Your instructions
Word for word, restate the lines from the start of the data down to the line with "KEYS2: TTP224 -> 3x1", both included.

Before-and-after change records
::::::

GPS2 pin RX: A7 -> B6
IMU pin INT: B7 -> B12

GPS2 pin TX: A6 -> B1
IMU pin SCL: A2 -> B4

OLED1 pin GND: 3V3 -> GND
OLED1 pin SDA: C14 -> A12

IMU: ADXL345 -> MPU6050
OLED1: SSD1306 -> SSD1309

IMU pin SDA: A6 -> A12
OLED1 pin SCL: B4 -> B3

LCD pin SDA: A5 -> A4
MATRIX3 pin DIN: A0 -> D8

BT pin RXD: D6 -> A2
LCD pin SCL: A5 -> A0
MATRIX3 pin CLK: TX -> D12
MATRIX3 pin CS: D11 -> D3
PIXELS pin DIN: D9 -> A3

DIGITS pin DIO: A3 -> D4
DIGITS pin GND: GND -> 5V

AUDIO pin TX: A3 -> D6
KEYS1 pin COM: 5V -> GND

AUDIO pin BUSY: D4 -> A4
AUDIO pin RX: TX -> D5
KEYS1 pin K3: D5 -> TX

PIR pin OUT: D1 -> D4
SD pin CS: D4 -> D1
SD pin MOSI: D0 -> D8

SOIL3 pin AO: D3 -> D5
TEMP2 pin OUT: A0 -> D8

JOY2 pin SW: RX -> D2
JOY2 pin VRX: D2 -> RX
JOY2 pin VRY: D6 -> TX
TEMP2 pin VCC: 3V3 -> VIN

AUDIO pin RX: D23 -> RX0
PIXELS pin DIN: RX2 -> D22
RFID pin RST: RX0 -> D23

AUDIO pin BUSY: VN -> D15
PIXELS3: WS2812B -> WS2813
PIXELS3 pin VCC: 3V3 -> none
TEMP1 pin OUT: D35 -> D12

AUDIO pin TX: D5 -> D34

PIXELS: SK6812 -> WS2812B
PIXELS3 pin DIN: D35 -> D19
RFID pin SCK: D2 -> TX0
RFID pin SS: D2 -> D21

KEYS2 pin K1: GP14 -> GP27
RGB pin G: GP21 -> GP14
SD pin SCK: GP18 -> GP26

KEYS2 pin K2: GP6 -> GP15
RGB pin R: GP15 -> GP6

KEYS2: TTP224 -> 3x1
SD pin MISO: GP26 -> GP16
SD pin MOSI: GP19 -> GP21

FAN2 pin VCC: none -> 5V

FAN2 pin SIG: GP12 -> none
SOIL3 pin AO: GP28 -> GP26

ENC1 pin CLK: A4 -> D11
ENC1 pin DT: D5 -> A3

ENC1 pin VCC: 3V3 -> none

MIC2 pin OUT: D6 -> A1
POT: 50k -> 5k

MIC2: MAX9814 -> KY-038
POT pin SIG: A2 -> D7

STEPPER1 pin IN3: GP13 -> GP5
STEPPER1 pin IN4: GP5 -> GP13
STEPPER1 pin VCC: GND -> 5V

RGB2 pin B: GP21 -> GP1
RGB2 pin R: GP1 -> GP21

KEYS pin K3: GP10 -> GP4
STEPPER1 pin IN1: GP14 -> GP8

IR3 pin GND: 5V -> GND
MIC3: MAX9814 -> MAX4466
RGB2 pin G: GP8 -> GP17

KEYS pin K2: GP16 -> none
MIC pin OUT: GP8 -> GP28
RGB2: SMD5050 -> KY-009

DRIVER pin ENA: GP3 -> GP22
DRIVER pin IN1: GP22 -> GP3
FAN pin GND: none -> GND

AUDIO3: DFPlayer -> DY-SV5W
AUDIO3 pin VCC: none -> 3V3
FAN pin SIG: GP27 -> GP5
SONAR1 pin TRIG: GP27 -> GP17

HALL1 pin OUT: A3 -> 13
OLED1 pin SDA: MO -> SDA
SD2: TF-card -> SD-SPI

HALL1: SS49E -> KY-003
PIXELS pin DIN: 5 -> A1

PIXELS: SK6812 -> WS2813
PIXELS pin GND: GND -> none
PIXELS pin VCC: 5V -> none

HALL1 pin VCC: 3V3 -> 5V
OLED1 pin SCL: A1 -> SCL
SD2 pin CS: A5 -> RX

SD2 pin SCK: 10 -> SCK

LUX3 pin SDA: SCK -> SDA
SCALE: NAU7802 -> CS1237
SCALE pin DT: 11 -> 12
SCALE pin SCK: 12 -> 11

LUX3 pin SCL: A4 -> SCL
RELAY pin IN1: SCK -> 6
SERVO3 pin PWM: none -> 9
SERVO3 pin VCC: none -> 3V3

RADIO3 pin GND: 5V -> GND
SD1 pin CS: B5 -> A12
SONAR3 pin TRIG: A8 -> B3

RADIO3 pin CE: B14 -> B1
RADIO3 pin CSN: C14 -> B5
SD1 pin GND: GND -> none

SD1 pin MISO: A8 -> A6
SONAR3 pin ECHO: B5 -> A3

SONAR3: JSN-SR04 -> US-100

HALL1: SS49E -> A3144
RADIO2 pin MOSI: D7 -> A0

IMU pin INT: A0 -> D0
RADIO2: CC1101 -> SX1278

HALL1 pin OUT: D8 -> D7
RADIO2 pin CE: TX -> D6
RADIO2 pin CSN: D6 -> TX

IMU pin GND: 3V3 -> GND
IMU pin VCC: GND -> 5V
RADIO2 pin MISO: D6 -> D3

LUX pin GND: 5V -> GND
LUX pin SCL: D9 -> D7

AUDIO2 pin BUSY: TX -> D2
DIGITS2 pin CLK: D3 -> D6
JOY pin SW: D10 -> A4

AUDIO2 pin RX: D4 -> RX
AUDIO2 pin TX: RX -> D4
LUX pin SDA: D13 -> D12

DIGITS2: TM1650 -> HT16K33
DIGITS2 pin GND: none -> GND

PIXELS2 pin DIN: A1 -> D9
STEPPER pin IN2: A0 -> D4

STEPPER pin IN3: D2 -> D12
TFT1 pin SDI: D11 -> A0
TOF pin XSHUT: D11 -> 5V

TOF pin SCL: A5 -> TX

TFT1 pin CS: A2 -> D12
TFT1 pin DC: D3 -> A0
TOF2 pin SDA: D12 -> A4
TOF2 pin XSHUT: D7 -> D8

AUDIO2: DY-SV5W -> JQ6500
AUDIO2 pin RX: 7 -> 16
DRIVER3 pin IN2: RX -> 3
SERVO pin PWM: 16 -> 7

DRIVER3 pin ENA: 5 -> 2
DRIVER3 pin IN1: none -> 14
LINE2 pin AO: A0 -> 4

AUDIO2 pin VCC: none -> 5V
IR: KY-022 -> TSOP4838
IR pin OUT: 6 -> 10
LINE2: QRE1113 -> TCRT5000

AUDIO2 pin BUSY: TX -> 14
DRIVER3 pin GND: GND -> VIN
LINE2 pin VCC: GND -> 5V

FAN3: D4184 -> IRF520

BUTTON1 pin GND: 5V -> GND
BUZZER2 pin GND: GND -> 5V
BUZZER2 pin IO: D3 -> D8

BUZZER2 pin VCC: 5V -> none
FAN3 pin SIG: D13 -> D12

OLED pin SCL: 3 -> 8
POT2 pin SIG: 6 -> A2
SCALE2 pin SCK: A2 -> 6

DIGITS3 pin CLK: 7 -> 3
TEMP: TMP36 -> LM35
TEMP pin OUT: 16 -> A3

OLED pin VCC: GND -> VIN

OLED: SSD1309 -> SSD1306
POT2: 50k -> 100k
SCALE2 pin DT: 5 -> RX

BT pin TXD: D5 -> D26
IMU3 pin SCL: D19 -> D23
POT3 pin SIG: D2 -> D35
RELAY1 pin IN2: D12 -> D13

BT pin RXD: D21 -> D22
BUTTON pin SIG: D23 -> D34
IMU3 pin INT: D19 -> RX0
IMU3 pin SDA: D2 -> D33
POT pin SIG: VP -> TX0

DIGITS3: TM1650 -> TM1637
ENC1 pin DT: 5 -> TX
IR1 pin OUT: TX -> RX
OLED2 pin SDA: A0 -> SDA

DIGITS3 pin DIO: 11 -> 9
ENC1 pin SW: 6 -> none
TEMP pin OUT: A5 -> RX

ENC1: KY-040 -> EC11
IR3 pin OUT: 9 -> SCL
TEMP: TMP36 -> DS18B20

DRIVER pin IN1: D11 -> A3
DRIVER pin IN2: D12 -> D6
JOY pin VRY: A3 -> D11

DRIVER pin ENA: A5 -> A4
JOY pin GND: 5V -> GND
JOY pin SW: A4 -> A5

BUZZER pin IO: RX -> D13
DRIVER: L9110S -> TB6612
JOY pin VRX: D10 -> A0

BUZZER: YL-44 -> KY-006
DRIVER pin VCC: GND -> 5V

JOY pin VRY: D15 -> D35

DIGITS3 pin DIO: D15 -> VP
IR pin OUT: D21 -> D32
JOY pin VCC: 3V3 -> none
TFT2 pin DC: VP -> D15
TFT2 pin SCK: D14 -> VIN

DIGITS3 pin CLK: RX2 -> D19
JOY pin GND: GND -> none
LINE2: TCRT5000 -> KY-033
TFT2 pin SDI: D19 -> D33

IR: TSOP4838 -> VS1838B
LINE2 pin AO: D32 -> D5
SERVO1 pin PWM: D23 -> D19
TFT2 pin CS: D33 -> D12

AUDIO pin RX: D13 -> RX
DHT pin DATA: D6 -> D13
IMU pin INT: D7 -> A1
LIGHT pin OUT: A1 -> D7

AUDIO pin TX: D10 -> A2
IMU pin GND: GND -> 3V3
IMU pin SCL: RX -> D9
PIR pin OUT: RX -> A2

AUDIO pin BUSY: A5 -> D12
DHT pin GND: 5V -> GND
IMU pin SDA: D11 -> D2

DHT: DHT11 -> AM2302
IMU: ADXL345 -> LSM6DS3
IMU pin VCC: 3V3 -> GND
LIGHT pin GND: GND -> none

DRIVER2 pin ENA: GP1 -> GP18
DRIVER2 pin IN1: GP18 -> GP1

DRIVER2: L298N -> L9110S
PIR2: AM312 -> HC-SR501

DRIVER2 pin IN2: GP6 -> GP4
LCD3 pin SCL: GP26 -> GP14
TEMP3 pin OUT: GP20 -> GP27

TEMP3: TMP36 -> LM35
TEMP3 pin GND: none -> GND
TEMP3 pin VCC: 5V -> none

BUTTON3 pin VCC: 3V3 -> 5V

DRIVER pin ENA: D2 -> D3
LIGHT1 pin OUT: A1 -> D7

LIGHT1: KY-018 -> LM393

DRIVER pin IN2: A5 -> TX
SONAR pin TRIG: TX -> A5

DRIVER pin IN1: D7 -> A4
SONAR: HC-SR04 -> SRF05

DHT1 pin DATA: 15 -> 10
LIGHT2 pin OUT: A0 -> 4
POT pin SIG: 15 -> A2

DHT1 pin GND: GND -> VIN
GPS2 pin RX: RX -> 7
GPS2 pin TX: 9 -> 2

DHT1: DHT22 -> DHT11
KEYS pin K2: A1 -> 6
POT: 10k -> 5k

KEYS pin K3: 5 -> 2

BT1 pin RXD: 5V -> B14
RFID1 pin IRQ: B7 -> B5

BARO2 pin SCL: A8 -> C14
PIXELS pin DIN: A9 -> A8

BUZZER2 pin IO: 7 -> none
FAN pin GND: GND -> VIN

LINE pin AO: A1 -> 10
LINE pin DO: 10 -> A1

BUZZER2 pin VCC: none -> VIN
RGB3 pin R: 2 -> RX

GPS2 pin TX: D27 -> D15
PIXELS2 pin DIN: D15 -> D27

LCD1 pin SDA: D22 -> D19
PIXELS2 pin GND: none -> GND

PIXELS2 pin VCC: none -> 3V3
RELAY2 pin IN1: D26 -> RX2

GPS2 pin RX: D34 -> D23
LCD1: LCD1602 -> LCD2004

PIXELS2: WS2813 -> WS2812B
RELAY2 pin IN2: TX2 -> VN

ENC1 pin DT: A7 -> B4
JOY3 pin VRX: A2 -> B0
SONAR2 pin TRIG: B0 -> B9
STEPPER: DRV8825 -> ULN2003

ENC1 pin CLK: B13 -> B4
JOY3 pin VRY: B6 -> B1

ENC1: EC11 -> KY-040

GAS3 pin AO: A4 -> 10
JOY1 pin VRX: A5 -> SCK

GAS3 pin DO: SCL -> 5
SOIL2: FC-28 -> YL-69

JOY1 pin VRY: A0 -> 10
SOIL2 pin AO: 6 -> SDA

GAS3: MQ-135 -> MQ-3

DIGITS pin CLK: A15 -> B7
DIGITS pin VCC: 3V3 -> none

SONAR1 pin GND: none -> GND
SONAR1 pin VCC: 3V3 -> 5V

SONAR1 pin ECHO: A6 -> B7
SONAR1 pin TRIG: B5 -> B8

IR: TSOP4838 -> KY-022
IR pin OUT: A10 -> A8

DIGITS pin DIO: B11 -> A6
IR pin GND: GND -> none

::::::

Task output
GPS2 pin RX: A7 -> B6
IMU pin INT: B7 -> B12

GPS2 pin TX: A6 -> B1
IMU pin SCL: A2 -> B4

OLED1 pin GND: 3V3 -> GND
OLED1 pin SDA: C14 -> A12

IMU: ADXL345 -> MPU6050
OLED1: SSD1306 -> SSD1309

IMU pin SDA: A6 -> A12
OLED1 pin SCL: B4 -> B3

LCD pin SDA: A5 -> A4
MATRIX3 pin DIN: A0 -> D8

BT pin RXD: D6 -> A2
LCD pin SCL: A5 -> A0
MATRIX3 pin CLK: TX -> D12
MATRIX3 pin CS: D11 -> D3
PIXELS pin DIN: D9 -> A3

DIGITS pin DIO: A3 -> D4
DIGITS pin GND: GND -> 5V

AUDIO pin TX: A3 -> D6
KEYS1 pin COM: 5V -> GND

AUDIO pin BUSY: D4 -> A4
AUDIO pin RX: TX -> D5
KEYS1 pin K3: D5 -> TX

PIR pin OUT: D1 -> D4
SD pin CS: D4 -> D1
SD pin MOSI: D0 -> D8

SOIL3 pin AO: D3 -> D5
TEMP2 pin OUT: A0 -> D8

JOY2 pin SW: RX -> D2
JOY2 pin VRX: D2 -> RX
JOY2 pin VRY: D6 -> TX
TEMP2 pin VCC: 3V3 -> VIN

AUDIO pin RX: D23 -> RX0
PIXELS pin DIN: RX2 -> D22
RFID pin RST: RX0 -> D23

AUDIO pin BUSY: VN -> D15
PIXELS3: WS2812B -> WS2813
PIXELS3 pin VCC: 3V3 -> none
TEMP1 pin OUT: D35 -> D12

AUDIO pin TX: D5 -> D34

PIXELS: SK6812 -> WS2812B
PIXELS3 pin DIN: D35 -> D19
RFID pin SCK: D2 -> TX0
RFID pin SS: D2 -> D21

KEYS2 pin K1: GP14 -> GP27
RGB pin G: GP21 -> GP14
SD pin SCK: GP18 -> GP26

KEYS2 pin K2: GP6 -> GP15
RGB pin R: GP15 -> GP6

KEYS2: TTP224 -> 3x1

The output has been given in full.